___ The data

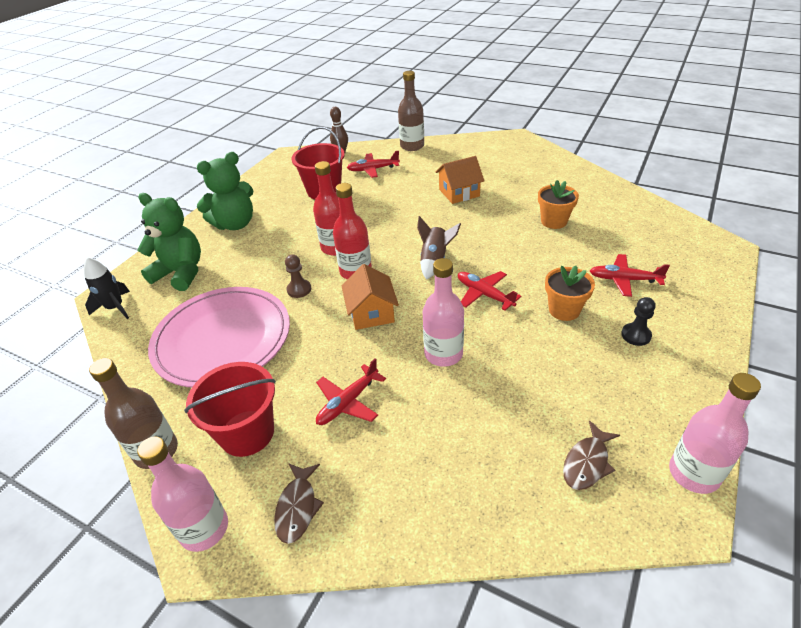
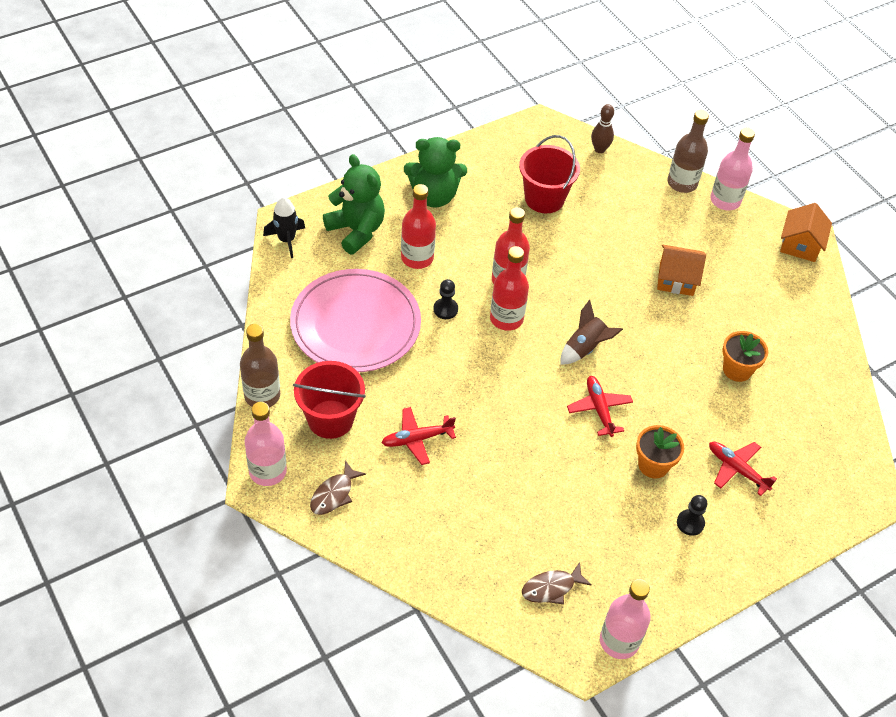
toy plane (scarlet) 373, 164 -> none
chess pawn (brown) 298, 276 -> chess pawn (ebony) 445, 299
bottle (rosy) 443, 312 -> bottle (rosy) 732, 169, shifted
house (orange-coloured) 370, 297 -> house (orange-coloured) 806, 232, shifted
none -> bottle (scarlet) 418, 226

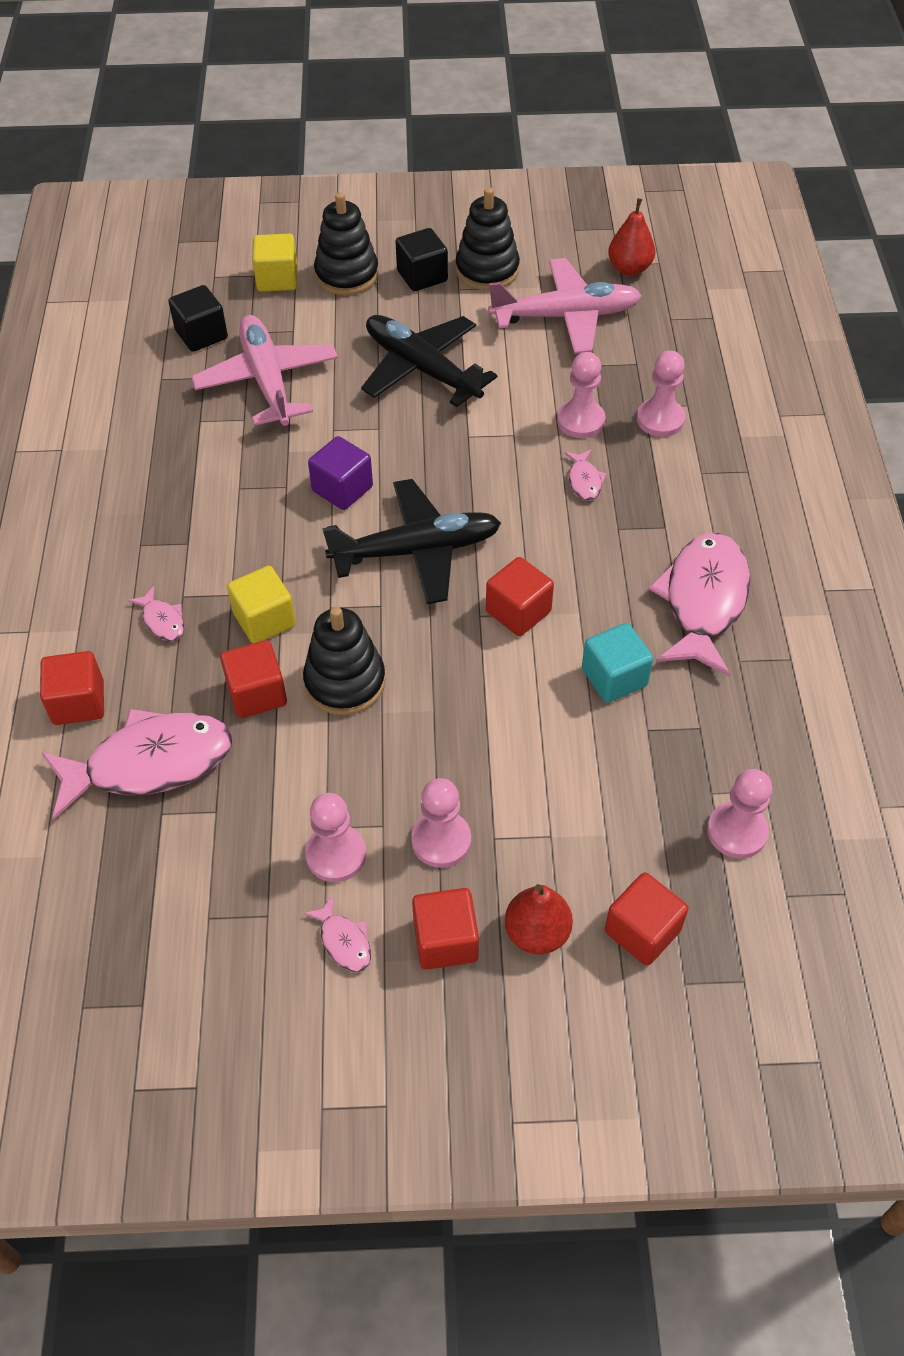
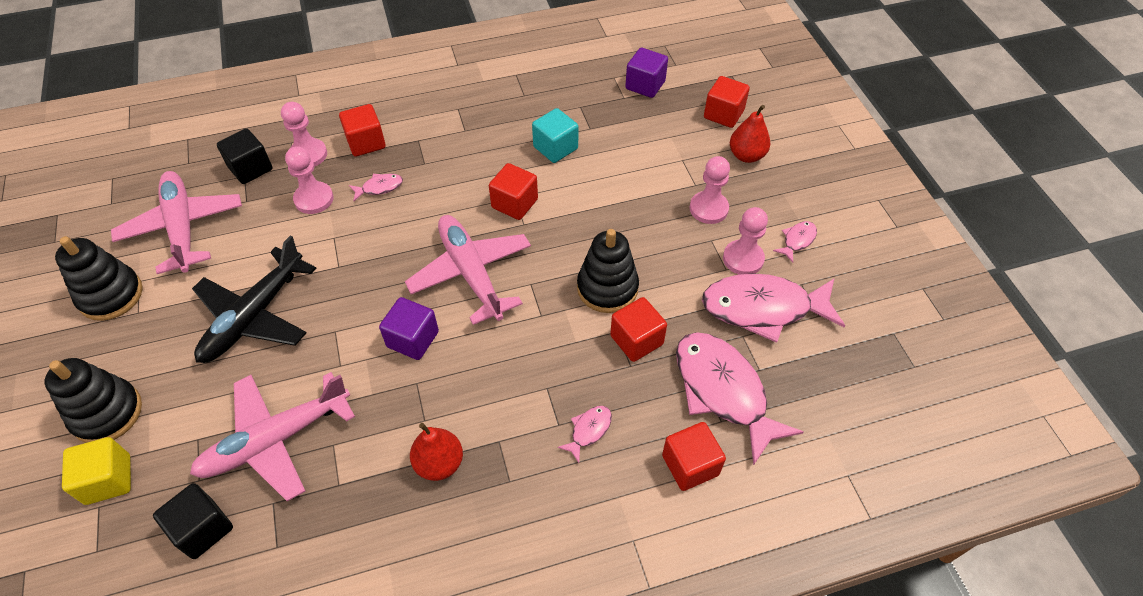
pear (scarlet) 631, 237 -> pear (scarlet) 436, 452, shifted
block (ebony) 421, 259 -> block (ebony) 244, 156, shifted
toy plane (ebony) 411, 541 -> toy plane (rosy) 468, 270
toy fish (rosy) 699, 605 -> toy fish (rosy) 773, 308, shifted
block (yellow) 261, 604 -> none
chess pawn (rosy) 739, 814 -> block (purple) 646, 73
block (scarlet) 445, 929 -> block (scarlet) 362, 130, shifted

______

(Description of the task): Transcribe exactly, please, the lines between the start of the records above and the line holding "house (orange-coloured) 370, 297", counting both of those lines and omitting pictures.

(Output below):
toy plane (scarlet) 373, 164 -> none
chess pawn (brown) 298, 276 -> chess pawn (ebony) 445, 299
bottle (rosy) 443, 312 -> bottle (rosy) 732, 169, shifted
house (orange-coloured) 370, 297 -> house (orange-coloured) 806, 232, shifted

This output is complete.